== Segment start ==
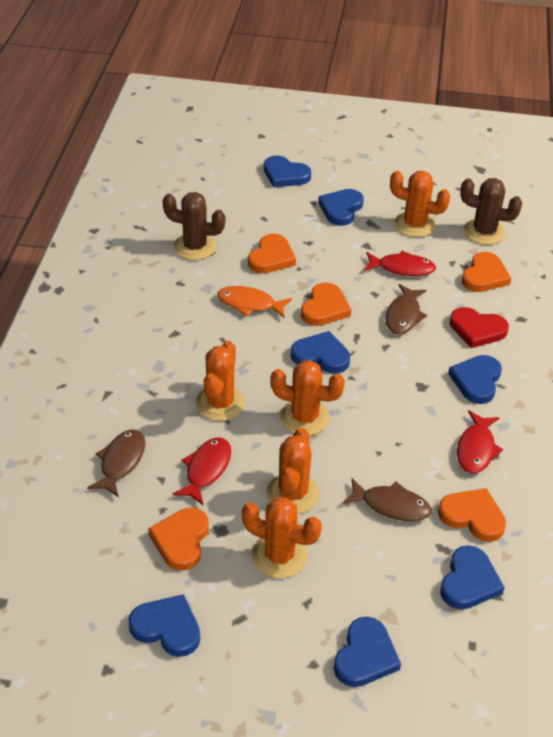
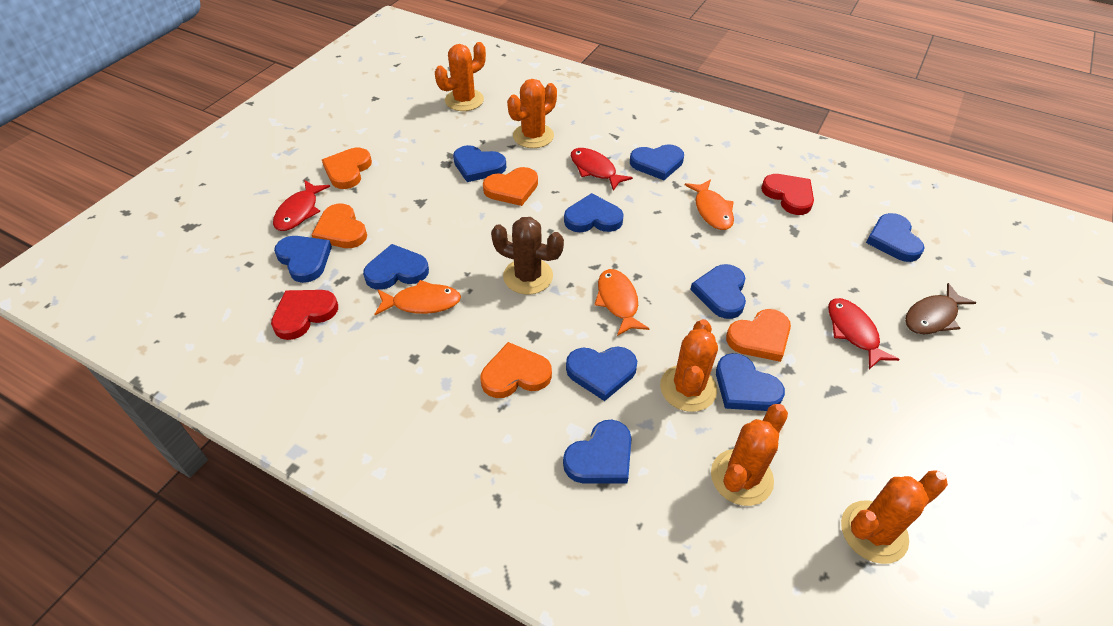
blue heart: 7 -> 10
brown cactus: 2 -> 1
brown fish: 3 -> 1
orange fish: 1 -> 3
red heart: 1 -> 2

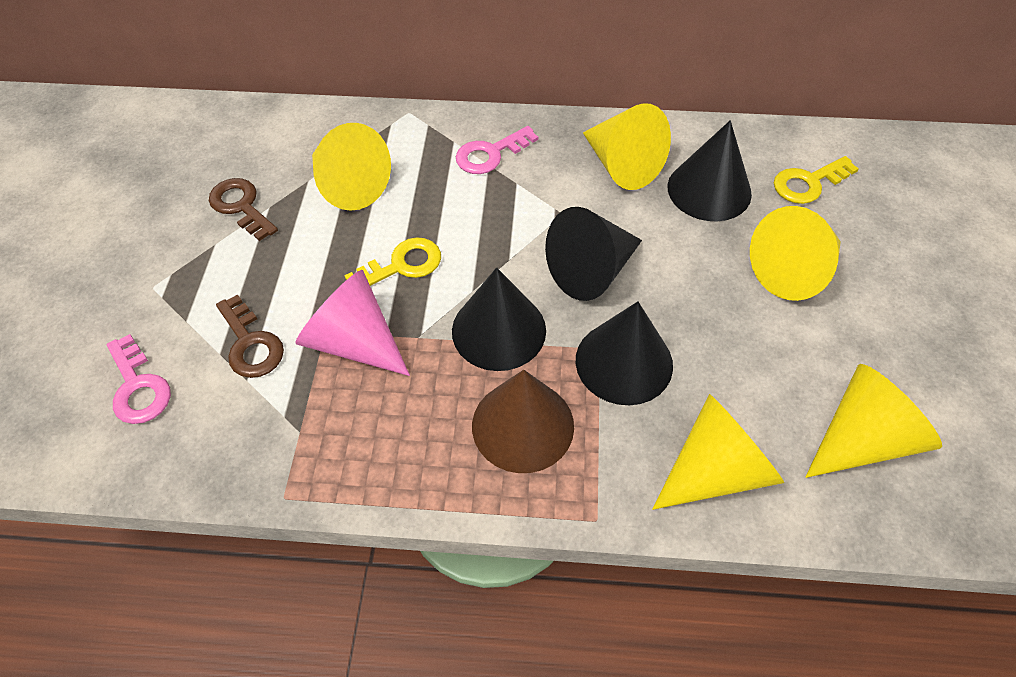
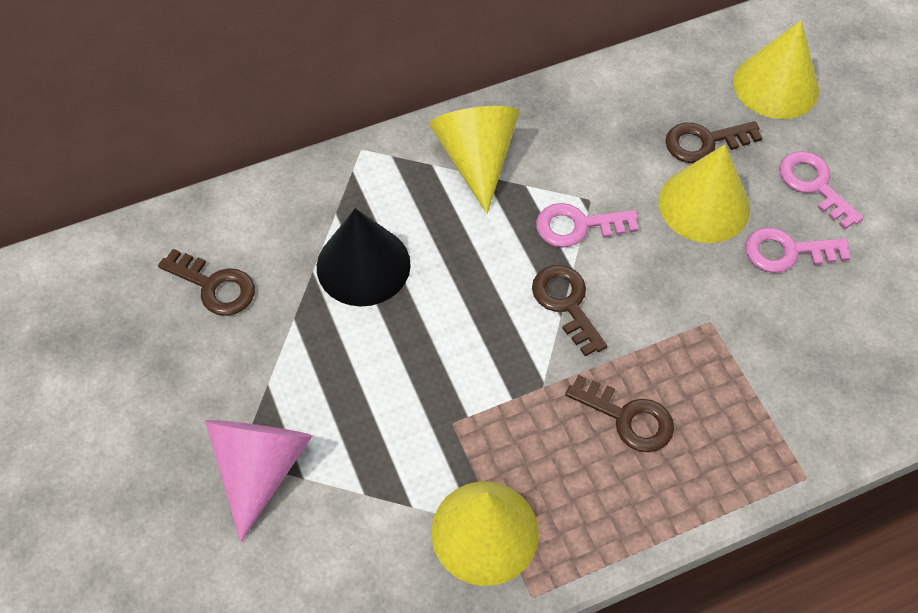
black cone: 4 -> 1
brown cone: 1 -> 0
brown key: 2 -> 4
pink key: 2 -> 3
yellow cone: 5 -> 4
yellow key: 2 -> 0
== Segment end ==
-- Aim of the exercise --
Could you output all the entries above exactly as written, leaving out the pictures?

-- Exercise output --
blue heart: 7 -> 10
brown cactus: 2 -> 1
brown fish: 3 -> 1
orange fish: 1 -> 3
red heart: 1 -> 2

black cone: 4 -> 1
brown cone: 1 -> 0
brown key: 2 -> 4
pink key: 2 -> 3
yellow cone: 5 -> 4
yellow key: 2 -> 0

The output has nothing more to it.